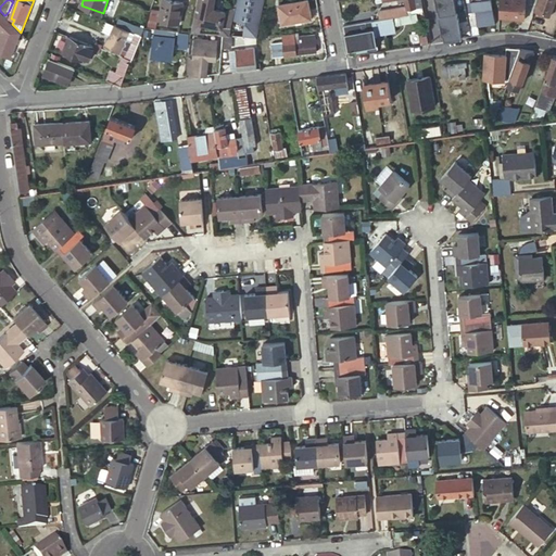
[(181,23),(185,1),(177,0),(163,0),(160,20),(181,23)]
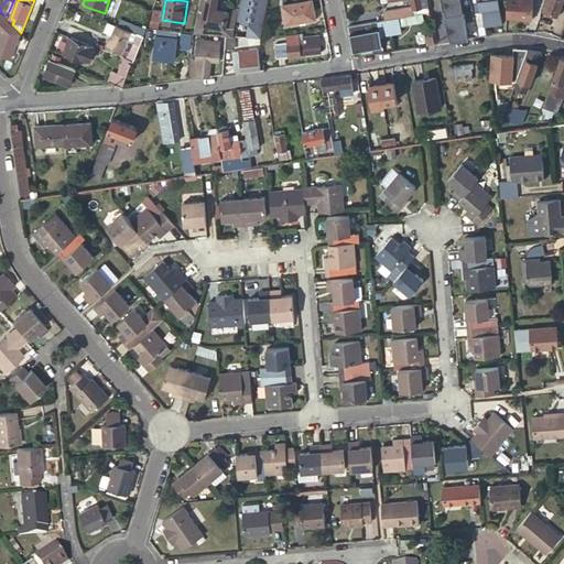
[(202,0),(196,33),(202,33),(203,23),(205,17),(207,0),(202,0)]
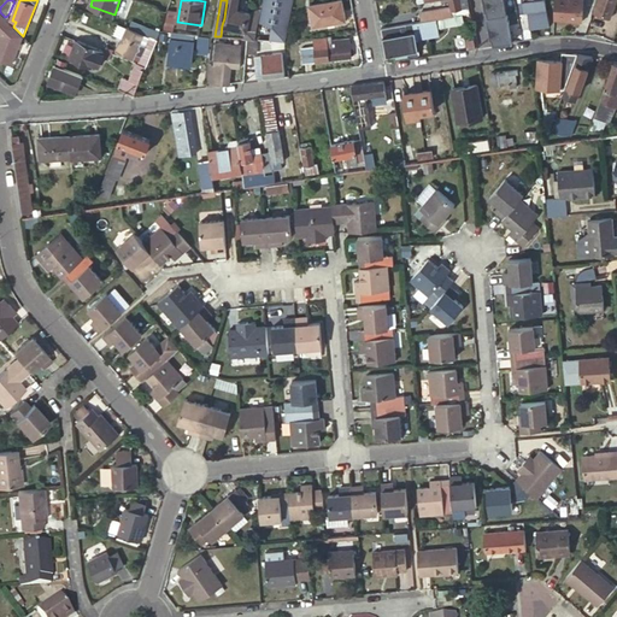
[(240,0),(227,0),(224,18),(222,25),(245,30),(244,39),(257,40),(259,27),(250,24),(252,12),(241,10),(239,10),(239,6),(240,0)]
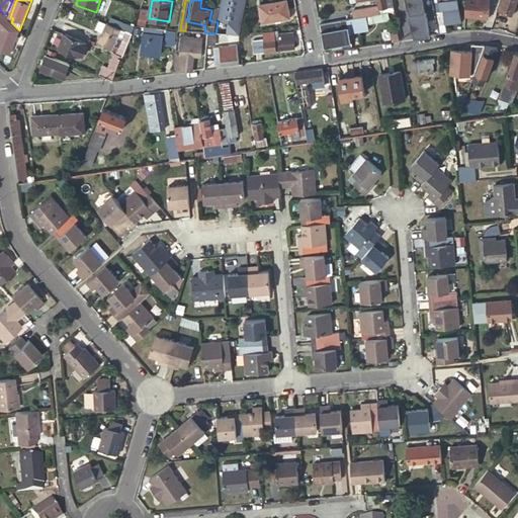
[(241,35),(248,0),(222,0),(221,7),(221,9),(219,19),(235,22),(233,35),(241,35)]
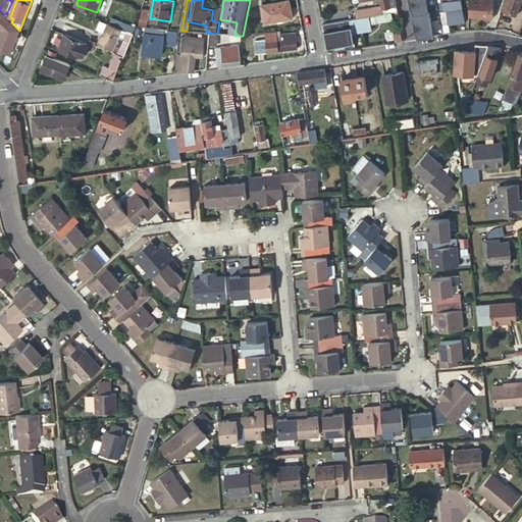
[(294,16),(290,0),(285,0),(263,5),(266,22),(294,16)]
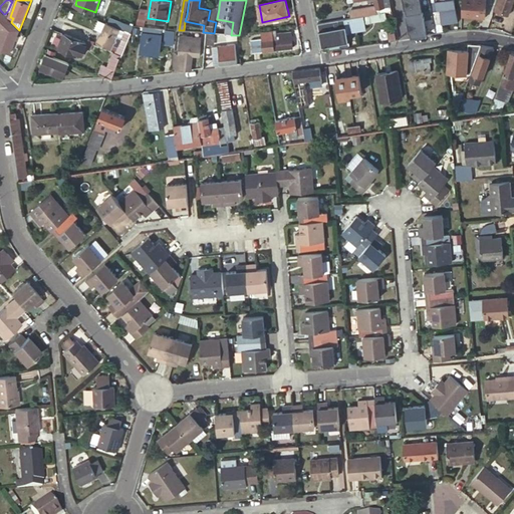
[(355,0),(355,1),(361,0),(369,0),(371,7),(371,9),(377,8),(386,7),(384,0),(355,0)]
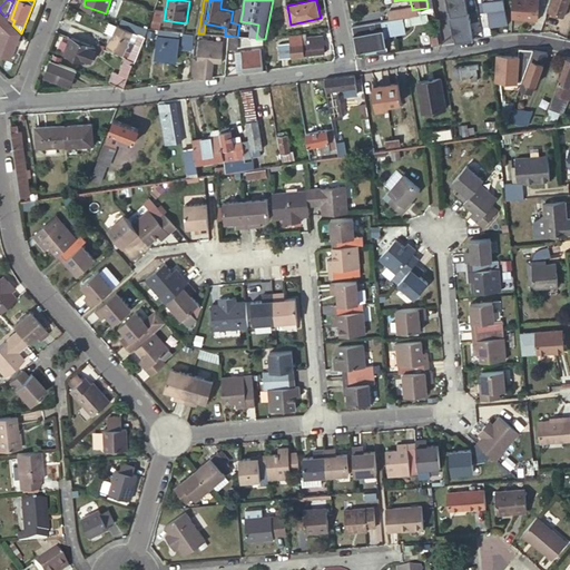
[(481,3),(484,28),(494,26),(494,28),(510,26),(505,0),(503,0),(491,2),(490,0),(484,0),(484,3),(481,3)]
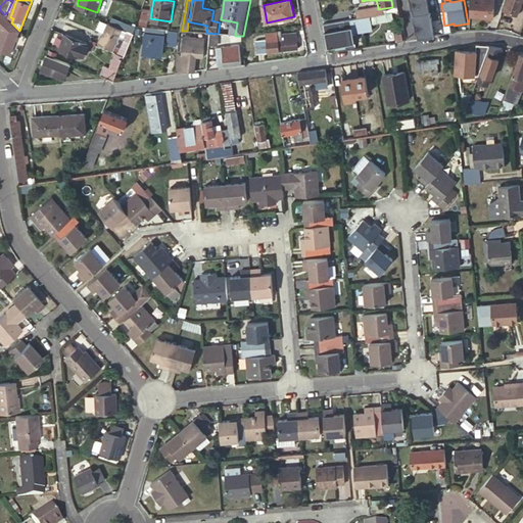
[(496,0),(473,0),(472,16),(495,18),(496,0)]
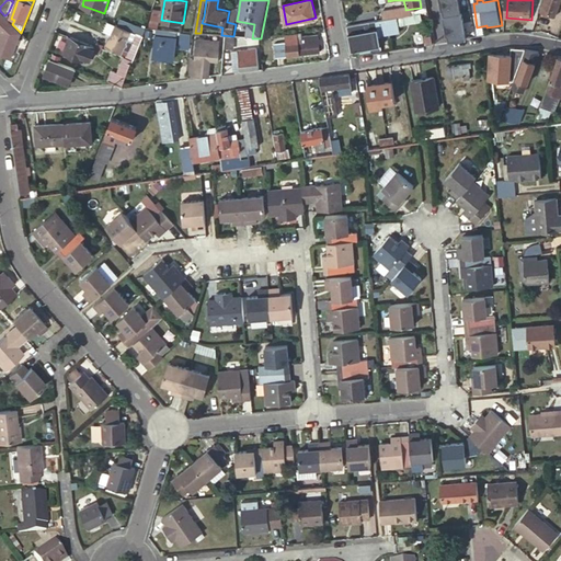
[(560,0),(546,0),(542,11),(558,16),(560,6),(560,0)]
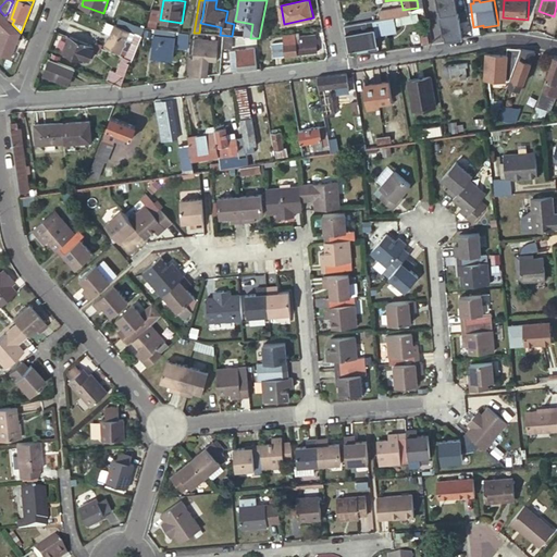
[(227,11),(225,22),(234,24),(235,21),(237,10),(237,8),(227,11)]
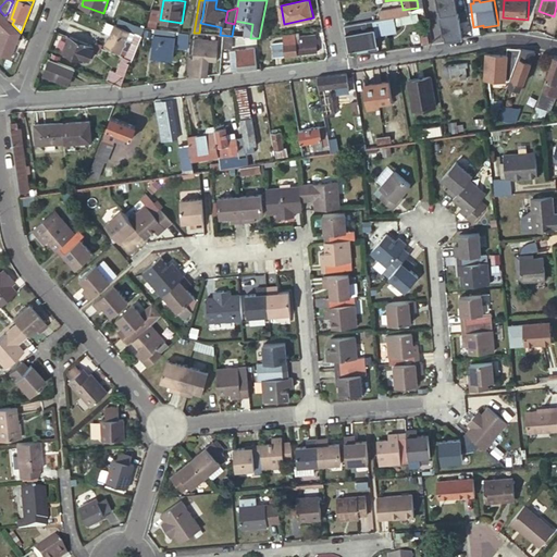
[(380,12),(381,19),(395,16),(398,16),(397,9),(380,12)]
= = = = =
* **Task item**: Give the data back exactly, omitting all pictures.

* **Output for this exercise**:
[(181,23),(185,1),(177,0),(163,0),(160,20),(181,23)]
[(202,0),(196,33),(202,33),(203,23),(205,17),(207,0),(202,0)]
[(240,0),(227,0),(224,18),(222,25),(245,30),(244,39),(257,40),(259,27),(250,24),(252,12),(241,10),(239,10),(239,6),(240,0)]
[(241,35),(248,0),(222,0),(221,7),(221,9),(219,19),(235,22),(233,35),(241,35)]
[(294,16),(290,0),(285,0),(263,5),(266,22),(294,16)]
[(355,0),(355,1),(361,0),(369,0),(371,7),(371,9),(377,8),(386,7),(384,0),(355,0)]
[(481,3),(484,28),(494,26),(494,28),(510,26),(505,0),(503,0),(491,2),(490,0),(484,0),(484,3),(481,3)]
[(496,0),(473,0),(472,16),(495,18),(496,0)]
[(560,0),(546,0),(542,11),(558,16),(560,6),(560,0)]
[(227,11),(225,22),(234,24),(235,21),(237,10),(237,8),(227,11)]
[(380,12),(381,19),(395,16),(398,16),(397,9),(380,12)]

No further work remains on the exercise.